▶ Instructions to follow: Of the lines below, count those containing the word "pink". Reply with the number alone.
■ ■ ■ ■ ■
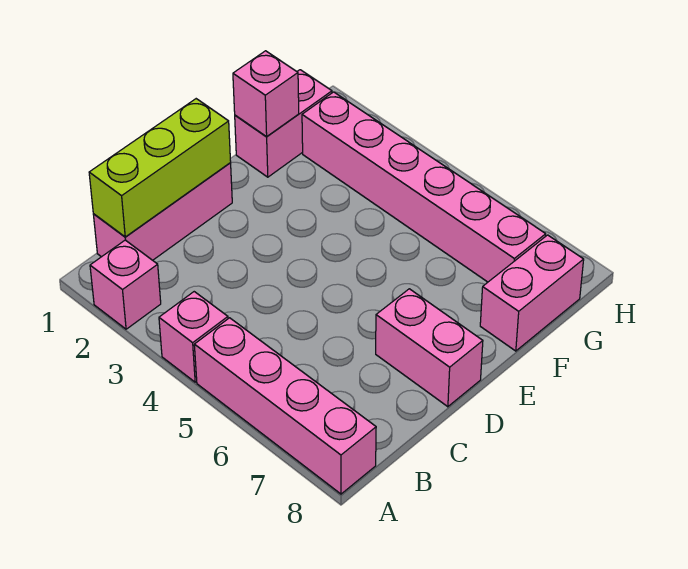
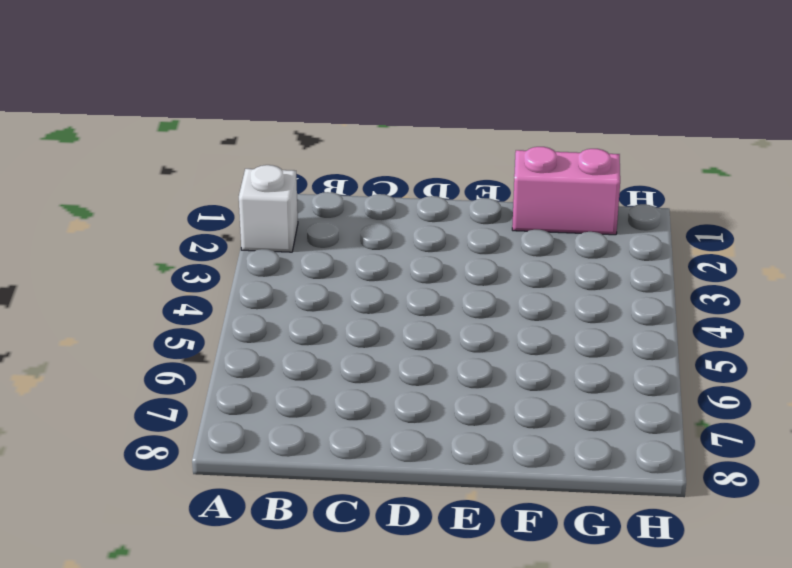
white brick A2 level 1 -> pink brick A2 level 1
none -> pink brick A4 level 1
none -> pink brick A5:A8 level 1

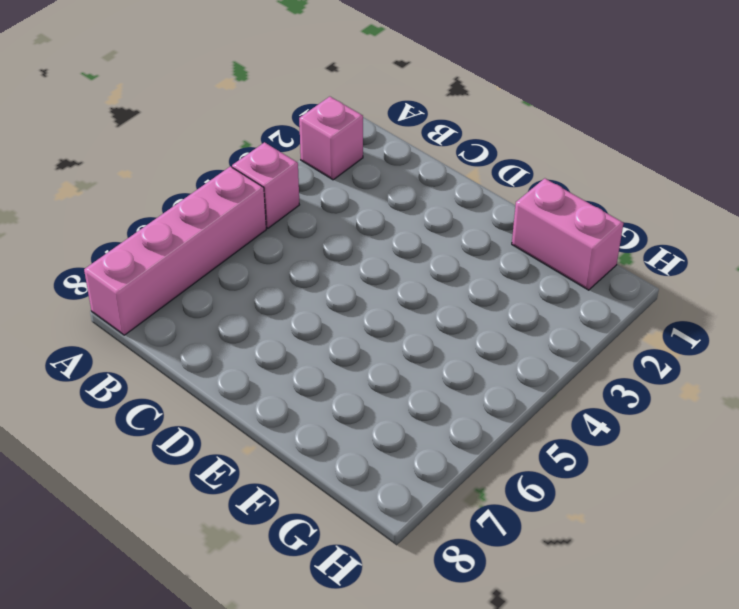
none -> pink brick B1:D1 level 1
none -> pink brick D7:D8 level 1

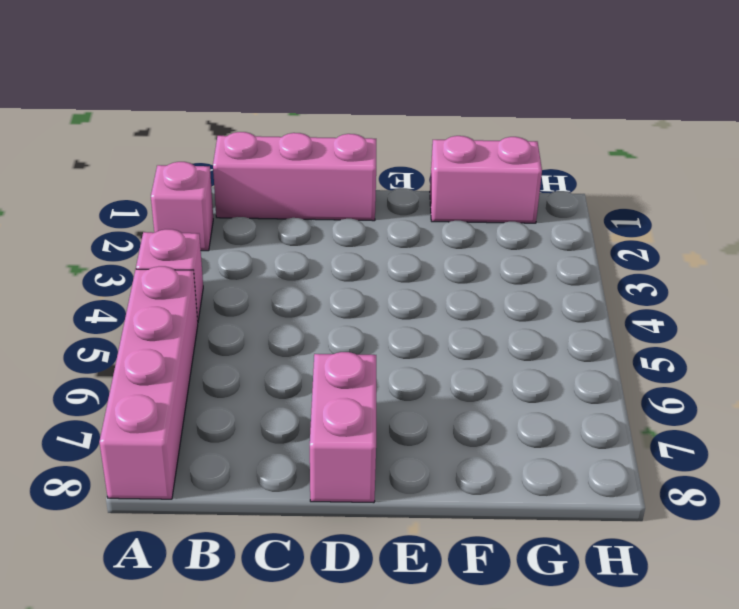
none -> pink brick F8:G8 level 1
none -> pink brick G2:G7 level 1

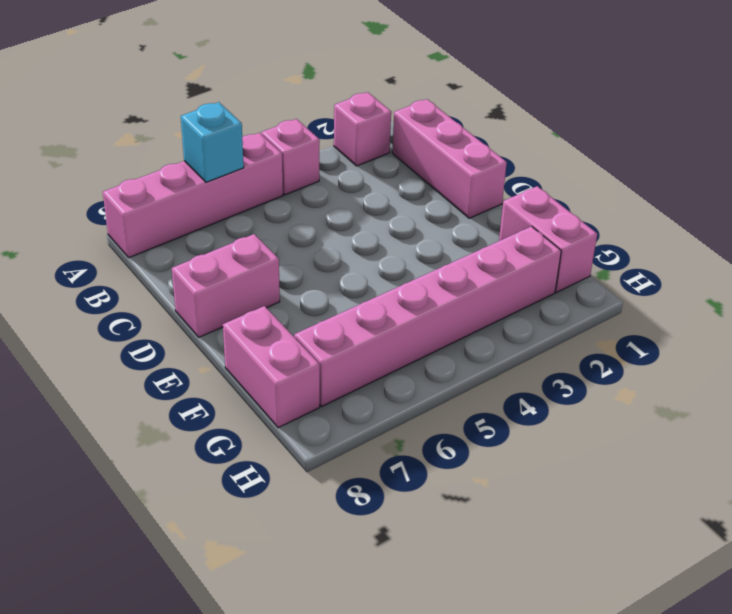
cyan brick A6 level 2 -> none
none -> lime brick B1:D1 level 2
none -> pink brick F1 level 2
■ ■ ■ ■ ■
▶ Final answer: 8